• **SOURCE RECORDS**:
╔══
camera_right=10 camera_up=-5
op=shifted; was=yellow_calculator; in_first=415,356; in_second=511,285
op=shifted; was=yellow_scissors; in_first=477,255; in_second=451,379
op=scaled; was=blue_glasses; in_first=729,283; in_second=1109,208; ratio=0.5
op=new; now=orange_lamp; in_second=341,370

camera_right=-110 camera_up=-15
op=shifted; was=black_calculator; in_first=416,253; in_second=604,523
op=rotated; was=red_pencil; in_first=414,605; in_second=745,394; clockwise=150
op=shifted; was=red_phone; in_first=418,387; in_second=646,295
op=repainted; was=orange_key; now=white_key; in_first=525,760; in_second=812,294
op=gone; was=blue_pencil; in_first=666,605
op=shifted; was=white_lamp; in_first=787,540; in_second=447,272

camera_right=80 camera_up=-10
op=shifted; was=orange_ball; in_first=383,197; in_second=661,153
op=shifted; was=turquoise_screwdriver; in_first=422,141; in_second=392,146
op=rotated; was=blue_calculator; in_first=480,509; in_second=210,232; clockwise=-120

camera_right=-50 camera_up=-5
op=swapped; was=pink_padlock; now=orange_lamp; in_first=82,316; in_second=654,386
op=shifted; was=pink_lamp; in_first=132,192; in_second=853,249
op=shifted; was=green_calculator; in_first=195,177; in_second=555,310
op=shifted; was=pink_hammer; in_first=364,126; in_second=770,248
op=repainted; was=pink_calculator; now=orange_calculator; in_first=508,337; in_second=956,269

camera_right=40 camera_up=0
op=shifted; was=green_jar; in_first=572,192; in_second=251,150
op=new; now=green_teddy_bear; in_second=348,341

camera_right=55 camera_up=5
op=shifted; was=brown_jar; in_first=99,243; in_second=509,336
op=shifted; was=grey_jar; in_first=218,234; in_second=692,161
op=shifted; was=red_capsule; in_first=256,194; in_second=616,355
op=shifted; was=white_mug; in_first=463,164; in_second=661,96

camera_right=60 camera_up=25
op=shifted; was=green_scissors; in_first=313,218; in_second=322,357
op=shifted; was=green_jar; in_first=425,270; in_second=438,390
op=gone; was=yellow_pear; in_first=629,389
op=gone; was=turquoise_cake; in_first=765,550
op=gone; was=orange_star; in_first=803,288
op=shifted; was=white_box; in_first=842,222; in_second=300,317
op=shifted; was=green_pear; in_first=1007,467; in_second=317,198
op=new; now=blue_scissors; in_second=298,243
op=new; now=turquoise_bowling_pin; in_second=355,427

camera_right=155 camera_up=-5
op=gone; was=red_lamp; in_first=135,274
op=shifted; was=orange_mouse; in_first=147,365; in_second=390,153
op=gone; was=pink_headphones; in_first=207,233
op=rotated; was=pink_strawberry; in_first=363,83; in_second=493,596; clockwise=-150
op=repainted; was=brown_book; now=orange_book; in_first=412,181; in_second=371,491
╚══
Reproduce every line above. Keep it exact.

• **RESULT BELOW**:
camera_right=10 camera_up=-5
op=shifted; was=yellow_calculator; in_first=415,356; in_second=511,285
op=shifted; was=yellow_scissors; in_first=477,255; in_second=451,379
op=scaled; was=blue_glasses; in_first=729,283; in_second=1109,208; ratio=0.5
op=new; now=orange_lamp; in_second=341,370

camera_right=-110 camera_up=-15
op=shifted; was=black_calculator; in_first=416,253; in_second=604,523
op=rotated; was=red_pencil; in_first=414,605; in_second=745,394; clockwise=150
op=shifted; was=red_phone; in_first=418,387; in_second=646,295
op=repainted; was=orange_key; now=white_key; in_first=525,760; in_second=812,294
op=gone; was=blue_pencil; in_first=666,605
op=shifted; was=white_lamp; in_first=787,540; in_second=447,272

camera_right=80 camera_up=-10
op=shifted; was=orange_ball; in_first=383,197; in_second=661,153
op=shifted; was=turquoise_screwdriver; in_first=422,141; in_second=392,146
op=rotated; was=blue_calculator; in_first=480,509; in_second=210,232; clockwise=-120

camera_right=-50 camera_up=-5
op=swapped; was=pink_padlock; now=orange_lamp; in_first=82,316; in_second=654,386
op=shifted; was=pink_lamp; in_first=132,192; in_second=853,249
op=shifted; was=green_calculator; in_first=195,177; in_second=555,310
op=shifted; was=pink_hammer; in_first=364,126; in_second=770,248
op=repainted; was=pink_calculator; now=orange_calculator; in_first=508,337; in_second=956,269

camera_right=40 camera_up=0
op=shifted; was=green_jar; in_first=572,192; in_second=251,150
op=new; now=green_teddy_bear; in_second=348,341

camera_right=55 camera_up=5
op=shifted; was=brown_jar; in_first=99,243; in_second=509,336
op=shifted; was=grey_jar; in_first=218,234; in_second=692,161
op=shifted; was=red_capsule; in_first=256,194; in_second=616,355
op=shifted; was=white_mug; in_first=463,164; in_second=661,96

camera_right=60 camera_up=25
op=shifted; was=green_scissors; in_first=313,218; in_second=322,357
op=shifted; was=green_jar; in_first=425,270; in_second=438,390
op=gone; was=yellow_pear; in_first=629,389
op=gone; was=turquoise_cake; in_first=765,550
op=gone; was=orange_star; in_first=803,288
op=shifted; was=white_box; in_first=842,222; in_second=300,317
op=shifted; was=green_pear; in_first=1007,467; in_second=317,198
op=new; now=blue_scissors; in_second=298,243
op=new; now=turquoise_bowling_pin; in_second=355,427

camera_right=155 camera_up=-5
op=gone; was=red_lamp; in_first=135,274
op=shifted; was=orange_mouse; in_first=147,365; in_second=390,153
op=gone; was=pink_headphones; in_first=207,233
op=rotated; was=pink_strawberry; in_first=363,83; in_second=493,596; clockwise=-150
op=repainted; was=brown_book; now=orange_book; in_first=412,181; in_second=371,491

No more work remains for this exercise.